■ Exercise instructions
After locating the line that contains "LIGHT: TEMT6000 -> KY-018" in the following entries, reproduce it and each later line exactly, including the last.

(Collected data entries)
☆ ☆ ☆ ☆ ☆ ☆ ☆

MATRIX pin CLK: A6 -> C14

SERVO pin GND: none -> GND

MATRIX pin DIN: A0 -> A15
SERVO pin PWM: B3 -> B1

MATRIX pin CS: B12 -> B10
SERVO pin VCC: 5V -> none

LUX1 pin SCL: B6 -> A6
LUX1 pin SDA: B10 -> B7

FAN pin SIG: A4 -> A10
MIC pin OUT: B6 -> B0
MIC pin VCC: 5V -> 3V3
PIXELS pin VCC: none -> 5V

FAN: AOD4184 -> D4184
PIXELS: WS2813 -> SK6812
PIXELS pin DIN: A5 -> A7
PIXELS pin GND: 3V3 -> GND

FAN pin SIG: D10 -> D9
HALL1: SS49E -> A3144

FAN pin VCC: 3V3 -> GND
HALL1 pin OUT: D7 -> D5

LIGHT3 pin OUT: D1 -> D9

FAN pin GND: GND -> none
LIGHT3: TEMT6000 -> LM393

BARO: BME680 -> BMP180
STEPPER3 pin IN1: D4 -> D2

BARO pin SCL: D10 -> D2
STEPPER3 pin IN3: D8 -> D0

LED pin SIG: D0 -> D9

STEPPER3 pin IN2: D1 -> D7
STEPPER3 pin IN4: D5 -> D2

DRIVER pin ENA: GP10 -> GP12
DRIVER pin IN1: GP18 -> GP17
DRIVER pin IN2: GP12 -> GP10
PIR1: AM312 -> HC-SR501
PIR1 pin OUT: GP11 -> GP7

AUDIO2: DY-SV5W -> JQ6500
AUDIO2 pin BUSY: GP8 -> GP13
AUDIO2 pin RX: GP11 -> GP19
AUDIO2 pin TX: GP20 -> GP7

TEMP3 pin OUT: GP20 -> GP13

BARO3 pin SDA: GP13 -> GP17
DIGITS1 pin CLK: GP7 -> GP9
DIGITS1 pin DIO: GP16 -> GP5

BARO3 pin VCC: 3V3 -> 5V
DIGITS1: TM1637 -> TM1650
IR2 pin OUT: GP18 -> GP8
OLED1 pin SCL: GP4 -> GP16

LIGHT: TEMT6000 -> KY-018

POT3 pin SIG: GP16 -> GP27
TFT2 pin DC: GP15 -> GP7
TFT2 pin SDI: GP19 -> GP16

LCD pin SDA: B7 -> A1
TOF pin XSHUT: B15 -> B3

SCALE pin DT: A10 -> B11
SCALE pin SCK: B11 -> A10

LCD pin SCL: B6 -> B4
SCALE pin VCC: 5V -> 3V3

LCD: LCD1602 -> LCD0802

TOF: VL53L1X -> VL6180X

☆ ☆ ☆ ☆ ☆ ☆ ☆

■ Problem solution
LIGHT: TEMT6000 -> KY-018

POT3 pin SIG: GP16 -> GP27
TFT2 pin DC: GP15 -> GP7
TFT2 pin SDI: GP19 -> GP16

LCD pin SDA: B7 -> A1
TOF pin XSHUT: B15 -> B3

SCALE pin DT: A10 -> B11
SCALE pin SCK: B11 -> A10

LCD pin SCL: B6 -> B4
SCALE pin VCC: 5V -> 3V3

LCD: LCD1602 -> LCD0802

TOF: VL53L1X -> VL6180X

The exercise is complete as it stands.